Word for word, retype the lines from the one containing "(704, 551) = (655, 634): grey" to the last line of the data below, both ends included.

Records excerpted from a collection
.....

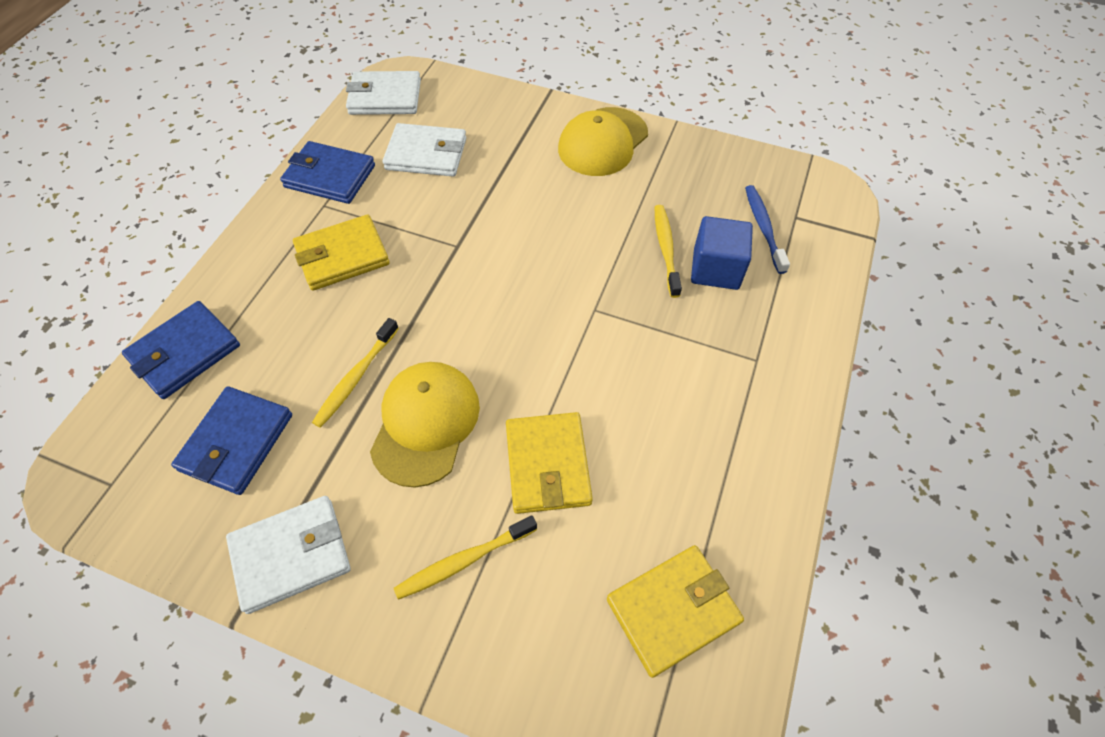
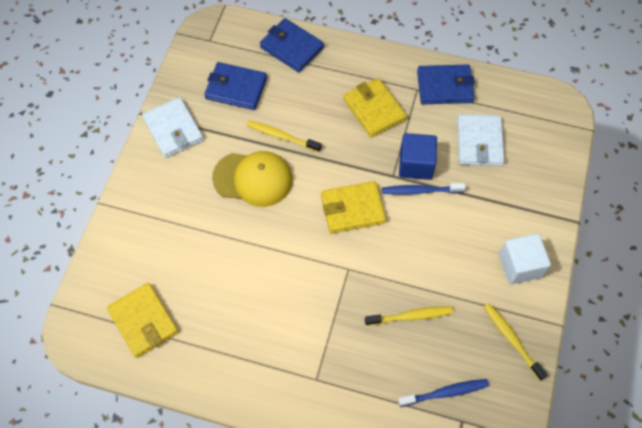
camera: 85 degrees right, 5 degrees up
(330, 176) = (445, 87): blue wallet -> blue wallet turned 75 degrees clockwise
(385, 97) = (536, 104): white wallet -> none
(463, 561) = (171, 211): yellow toothbrush -> yellow toothbrush (512, 340)
(486, 220) = (420, 191): none -> blue toothbrush
(547, 465) = (229, 248): yellow wallet -> yellow wallet (352, 209)
(602, 142) = (520, 265): yellow cap -> white cube
(716, 269) = (396, 353): blue cube -> blue cube (415, 165)

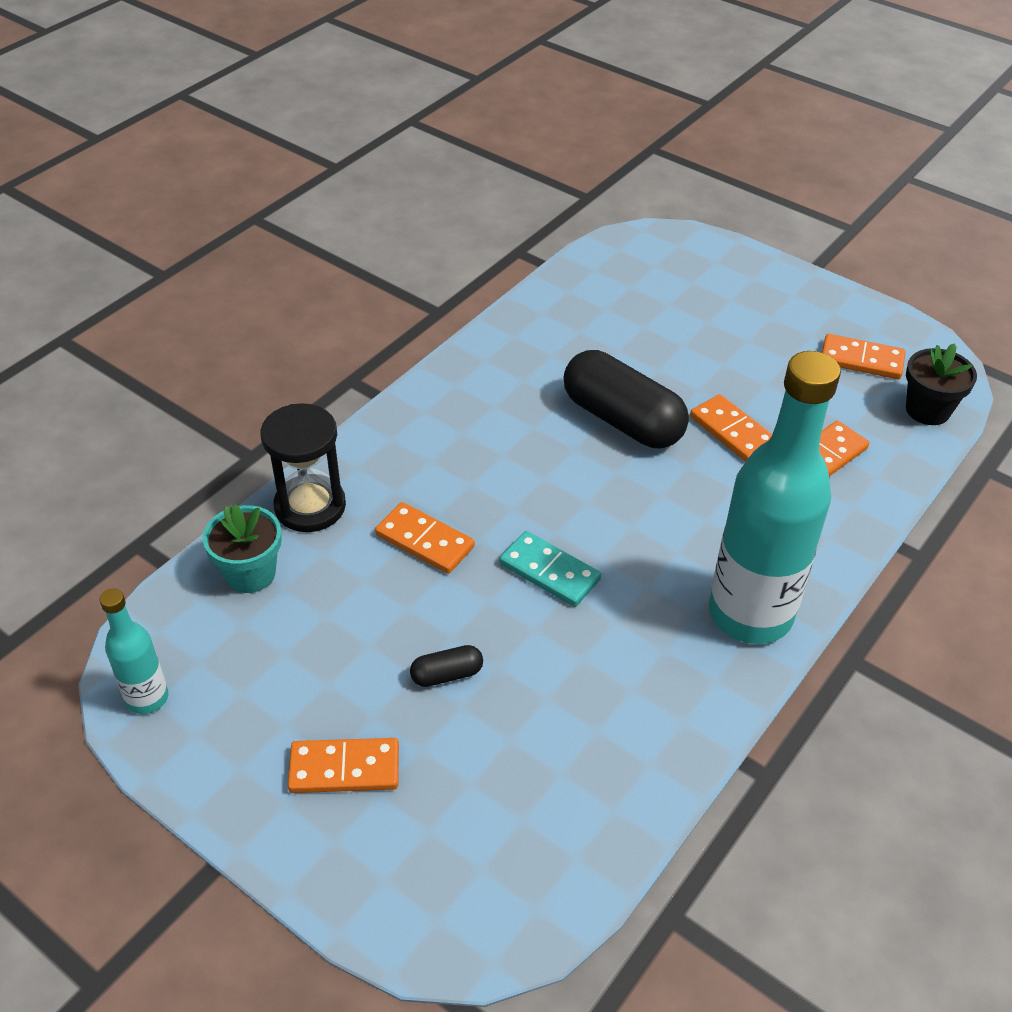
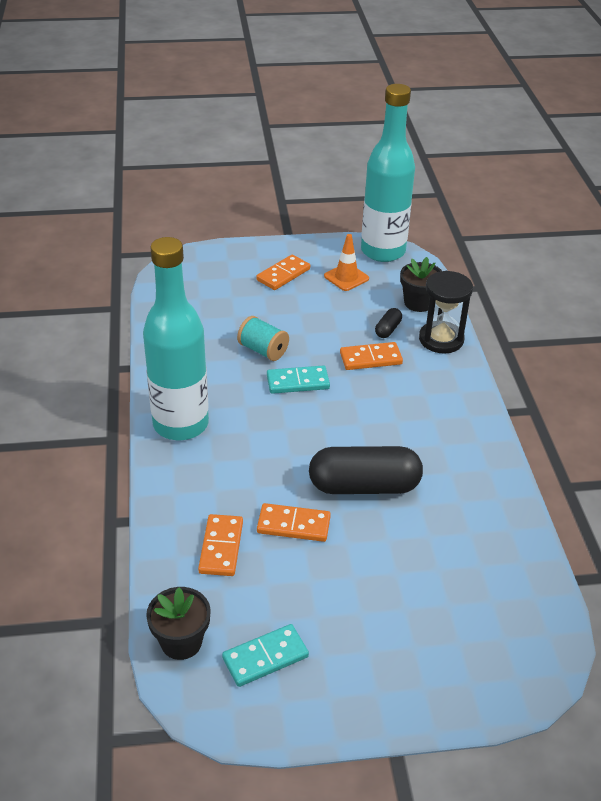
camera: 135 degrees right, 5 degrees down
(147, 698) = (383, 251): turquoise bottle -> turquoise bottle, size x2.13
(250, 573) = (418, 303): turquoise flower pot -> black flower pot
(269, 689) = (346, 277): none -> orange traffic cone
(447, 674) = (287, 320): black capsule -> black capsule (388, 329)
(537, 648) = (263, 350): none -> turquoise spool
(861, 360) = (265, 657): orange domino -> turquoise domino

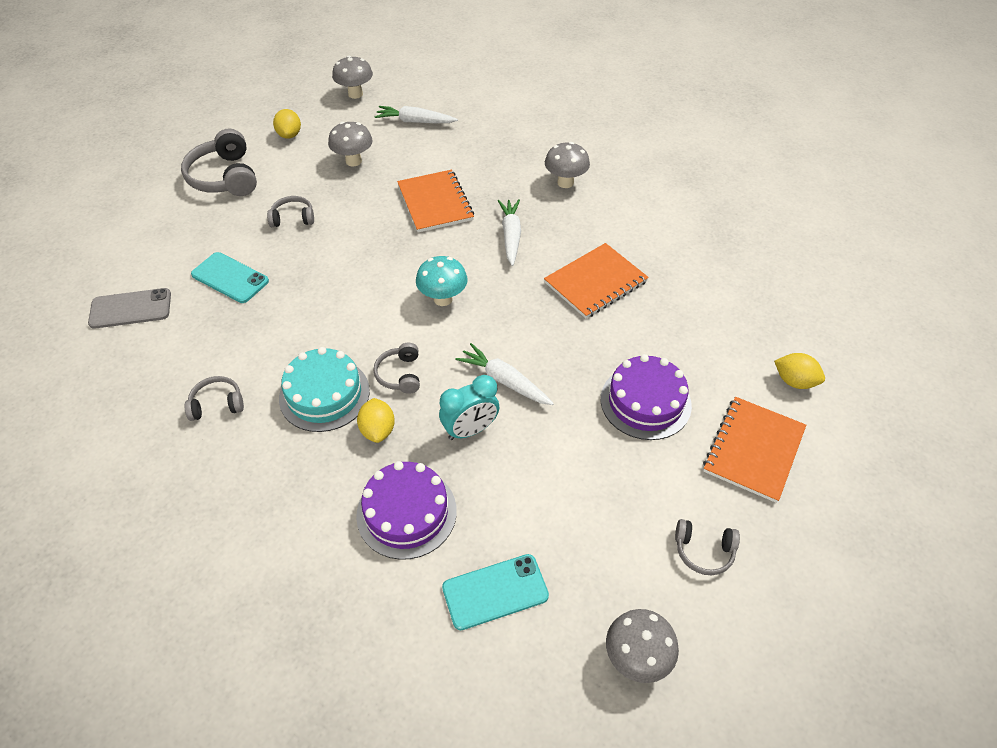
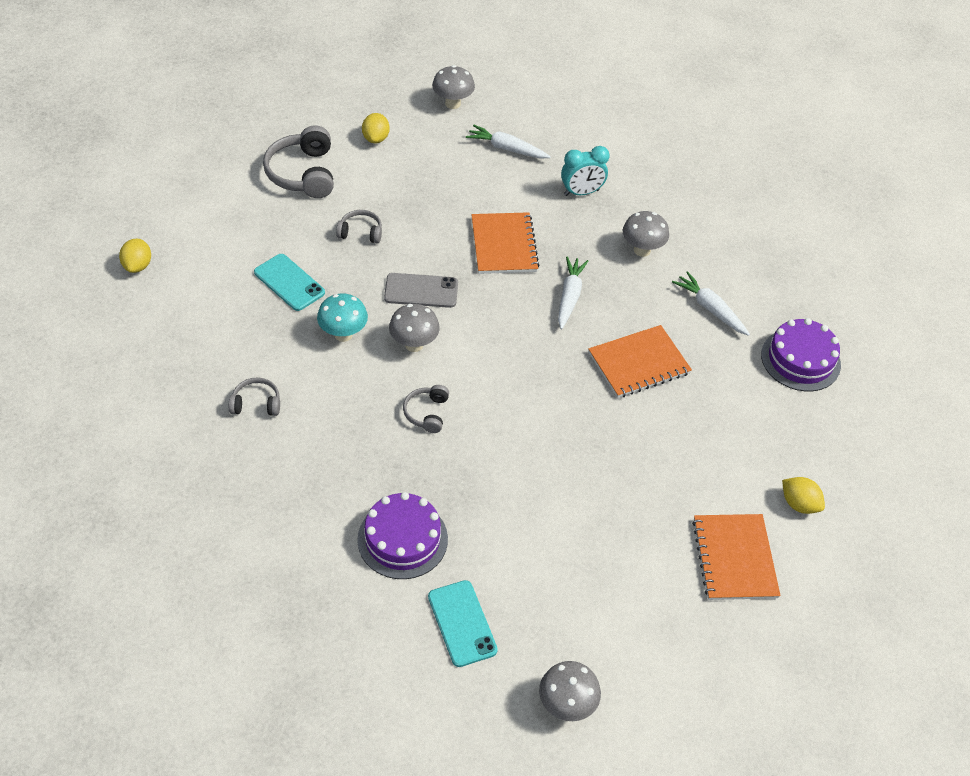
camera: 10 degrees right, 0 degrees up
(130, 309) = (193, 294): grey phone -> grey phone (421, 291)
(324, 394) = (353, 416): turquoise cake -> none
(353, 161) = (433, 181): grey mushroom -> grey mushroom (414, 344)
(378, 430) = (394, 460): yellow lemon -> yellow lemon (138, 266)
(443, 299) = (485, 348): turquoise mushroom -> turquoise mushroom (343, 334)
(470, 430) = (478, 479): turquoise clock -> turquoise clock (581, 192)
(495, 592) = (462, 623): turquoise phone -> turquoise phone turned 75 degrees clockwise
(504, 381) = (522, 441): white carrot -> white carrot (710, 309)
(645, 402) = (648, 491): purple cake -> purple cake (800, 360)
(704, 551) = (655, 634): grey headphones -> none
(754, 450) = (734, 558): orange notebook -> orange notebook turned 45 degrees counterclockwise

.....

**Your solution**
(704, 551) = (655, 634): grey headphones -> none
(754, 450) = (734, 558): orange notebook -> orange notebook turned 45 degrees counterclockwise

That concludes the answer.